Requirement → An exact, complete copy of the data is all that is needed.

Records from a data collection:
******************************

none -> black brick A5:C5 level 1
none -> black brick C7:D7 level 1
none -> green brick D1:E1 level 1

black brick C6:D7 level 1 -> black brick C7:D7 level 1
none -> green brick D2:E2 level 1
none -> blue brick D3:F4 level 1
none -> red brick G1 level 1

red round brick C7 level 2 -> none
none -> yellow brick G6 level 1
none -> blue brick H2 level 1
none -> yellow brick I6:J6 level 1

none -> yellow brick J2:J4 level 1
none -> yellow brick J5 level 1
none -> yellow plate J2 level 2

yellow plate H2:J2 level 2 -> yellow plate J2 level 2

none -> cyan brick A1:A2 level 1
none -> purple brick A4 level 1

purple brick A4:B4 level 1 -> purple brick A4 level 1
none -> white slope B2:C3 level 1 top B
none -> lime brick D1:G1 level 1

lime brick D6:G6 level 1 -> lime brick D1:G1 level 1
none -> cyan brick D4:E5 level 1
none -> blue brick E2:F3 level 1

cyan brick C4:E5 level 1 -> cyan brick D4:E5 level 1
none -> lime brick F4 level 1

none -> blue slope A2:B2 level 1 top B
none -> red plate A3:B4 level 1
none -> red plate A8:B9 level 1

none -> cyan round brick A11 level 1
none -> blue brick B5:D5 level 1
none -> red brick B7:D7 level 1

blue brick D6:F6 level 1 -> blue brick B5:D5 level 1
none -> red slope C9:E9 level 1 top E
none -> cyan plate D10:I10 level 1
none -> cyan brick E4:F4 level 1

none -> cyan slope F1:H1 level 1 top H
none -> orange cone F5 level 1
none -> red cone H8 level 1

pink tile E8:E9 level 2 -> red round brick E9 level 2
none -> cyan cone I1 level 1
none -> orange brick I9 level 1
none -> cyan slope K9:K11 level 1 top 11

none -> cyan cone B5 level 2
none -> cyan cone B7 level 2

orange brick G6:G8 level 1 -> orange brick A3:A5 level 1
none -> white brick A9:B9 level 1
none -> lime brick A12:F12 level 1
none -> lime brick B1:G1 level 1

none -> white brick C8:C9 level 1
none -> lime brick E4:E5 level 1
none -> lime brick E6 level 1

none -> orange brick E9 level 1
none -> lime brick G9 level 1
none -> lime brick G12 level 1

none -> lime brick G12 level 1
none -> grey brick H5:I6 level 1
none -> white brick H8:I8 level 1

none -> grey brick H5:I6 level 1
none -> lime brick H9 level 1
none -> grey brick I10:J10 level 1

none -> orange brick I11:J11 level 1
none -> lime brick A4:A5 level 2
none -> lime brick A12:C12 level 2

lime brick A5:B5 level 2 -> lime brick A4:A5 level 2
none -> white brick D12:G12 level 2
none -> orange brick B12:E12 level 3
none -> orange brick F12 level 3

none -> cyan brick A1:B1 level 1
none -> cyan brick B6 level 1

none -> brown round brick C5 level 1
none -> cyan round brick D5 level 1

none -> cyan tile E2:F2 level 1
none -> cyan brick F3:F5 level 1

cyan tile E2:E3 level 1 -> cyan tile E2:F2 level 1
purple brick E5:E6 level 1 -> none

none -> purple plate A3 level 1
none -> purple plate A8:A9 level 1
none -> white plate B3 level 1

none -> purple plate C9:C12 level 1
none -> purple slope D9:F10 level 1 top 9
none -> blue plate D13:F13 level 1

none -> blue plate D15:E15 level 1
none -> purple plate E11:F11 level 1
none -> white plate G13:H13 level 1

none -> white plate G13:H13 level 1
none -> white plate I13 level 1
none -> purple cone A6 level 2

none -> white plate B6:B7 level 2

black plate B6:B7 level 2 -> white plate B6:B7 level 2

******************************

Expected answer →
none -> black brick A5:C5 level 1
none -> black brick C7:D7 level 1
none -> green brick D1:E1 level 1

black brick C6:D7 level 1 -> black brick C7:D7 level 1
none -> green brick D2:E2 level 1
none -> blue brick D3:F4 level 1
none -> red brick G1 level 1

red round brick C7 level 2 -> none
none -> yellow brick G6 level 1
none -> blue brick H2 level 1
none -> yellow brick I6:J6 level 1

none -> yellow brick J2:J4 level 1
none -> yellow brick J5 level 1
none -> yellow plate J2 level 2

yellow plate H2:J2 level 2 -> yellow plate J2 level 2

none -> cyan brick A1:A2 level 1
none -> purple brick A4 level 1

purple brick A4:B4 level 1 -> purple brick A4 level 1
none -> white slope B2:C3 level 1 top B
none -> lime brick D1:G1 level 1

lime brick D6:G6 level 1 -> lime brick D1:G1 level 1
none -> cyan brick D4:E5 level 1
none -> blue brick E2:F3 level 1

cyan brick C4:E5 level 1 -> cyan brick D4:E5 level 1
none -> lime brick F4 level 1

none -> blue slope A2:B2 level 1 top B
none -> red plate A3:B4 level 1
none -> red plate A8:B9 level 1

none -> cyan round brick A11 level 1
none -> blue brick B5:D5 level 1
none -> red brick B7:D7 level 1

blue brick D6:F6 level 1 -> blue brick B5:D5 level 1
none -> red slope C9:E9 level 1 top E
none -> cyan plate D10:I10 level 1
none -> cyan brick E4:F4 level 1

none -> cyan slope F1:H1 level 1 top H
none -> orange cone F5 level 1
none -> red cone H8 level 1

pink tile E8:E9 level 2 -> red round brick E9 level 2
none -> cyan cone I1 level 1
none -> orange brick I9 level 1
none -> cyan slope K9:K11 level 1 top 11

none -> cyan cone B5 level 2
none -> cyan cone B7 level 2

orange brick G6:G8 level 1 -> orange brick A3:A5 level 1
none -> white brick A9:B9 level 1
none -> lime brick A12:F12 level 1
none -> lime brick B1:G1 level 1

none -> white brick C8:C9 level 1
none -> lime brick E4:E5 level 1
none -> lime brick E6 level 1

none -> orange brick E9 level 1
none -> lime brick G9 level 1
none -> lime brick G12 level 1

none -> lime brick G12 level 1
none -> grey brick H5:I6 level 1
none -> white brick H8:I8 level 1

none -> grey brick H5:I6 level 1
none -> lime brick H9 level 1
none -> grey brick I10:J10 level 1

none -> orange brick I11:J11 level 1
none -> lime brick A4:A5 level 2
none -> lime brick A12:C12 level 2

lime brick A5:B5 level 2 -> lime brick A4:A5 level 2
none -> white brick D12:G12 level 2
none -> orange brick B12:E12 level 3
none -> orange brick F12 level 3

none -> cyan brick A1:B1 level 1
none -> cyan brick B6 level 1

none -> brown round brick C5 level 1
none -> cyan round brick D5 level 1

none -> cyan tile E2:F2 level 1
none -> cyan brick F3:F5 level 1

cyan tile E2:E3 level 1 -> cyan tile E2:F2 level 1
purple brick E5:E6 level 1 -> none

none -> purple plate A3 level 1
none -> purple plate A8:A9 level 1
none -> white plate B3 level 1

none -> purple plate C9:C12 level 1
none -> purple slope D9:F10 level 1 top 9
none -> blue plate D13:F13 level 1

none -> blue plate D15:E15 level 1
none -> purple plate E11:F11 level 1
none -> white plate G13:H13 level 1

none -> white plate G13:H13 level 1
none -> white plate I13 level 1
none -> purple cone A6 level 2

none -> white plate B6:B7 level 2

black plate B6:B7 level 2 -> white plate B6:B7 level 2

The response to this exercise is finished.